Problem
Which lines of the data hold the word "orange"? Copy all of them.

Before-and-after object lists
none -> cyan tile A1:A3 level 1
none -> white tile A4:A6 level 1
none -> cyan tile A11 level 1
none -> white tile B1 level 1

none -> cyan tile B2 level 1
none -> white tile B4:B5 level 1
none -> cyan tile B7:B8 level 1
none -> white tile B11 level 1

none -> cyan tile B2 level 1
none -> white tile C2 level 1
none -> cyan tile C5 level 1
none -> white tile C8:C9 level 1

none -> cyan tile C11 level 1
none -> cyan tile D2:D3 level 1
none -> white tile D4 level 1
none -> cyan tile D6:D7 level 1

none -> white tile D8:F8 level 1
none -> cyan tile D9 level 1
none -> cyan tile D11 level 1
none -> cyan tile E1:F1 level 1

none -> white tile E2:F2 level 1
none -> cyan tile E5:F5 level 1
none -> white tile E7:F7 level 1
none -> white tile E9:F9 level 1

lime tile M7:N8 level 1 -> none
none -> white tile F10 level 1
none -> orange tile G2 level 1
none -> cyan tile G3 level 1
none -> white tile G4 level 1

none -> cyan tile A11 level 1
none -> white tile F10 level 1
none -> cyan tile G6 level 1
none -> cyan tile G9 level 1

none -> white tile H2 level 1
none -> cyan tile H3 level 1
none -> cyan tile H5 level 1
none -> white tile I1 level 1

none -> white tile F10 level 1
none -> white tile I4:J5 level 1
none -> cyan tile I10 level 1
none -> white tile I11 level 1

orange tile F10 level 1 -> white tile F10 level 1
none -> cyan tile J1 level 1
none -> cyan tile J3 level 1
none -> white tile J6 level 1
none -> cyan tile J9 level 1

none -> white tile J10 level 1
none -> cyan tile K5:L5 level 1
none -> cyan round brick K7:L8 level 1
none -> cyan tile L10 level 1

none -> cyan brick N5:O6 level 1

Problem solution
none -> orange tile G2 level 1
orange tile F10 level 1 -> white tile F10 level 1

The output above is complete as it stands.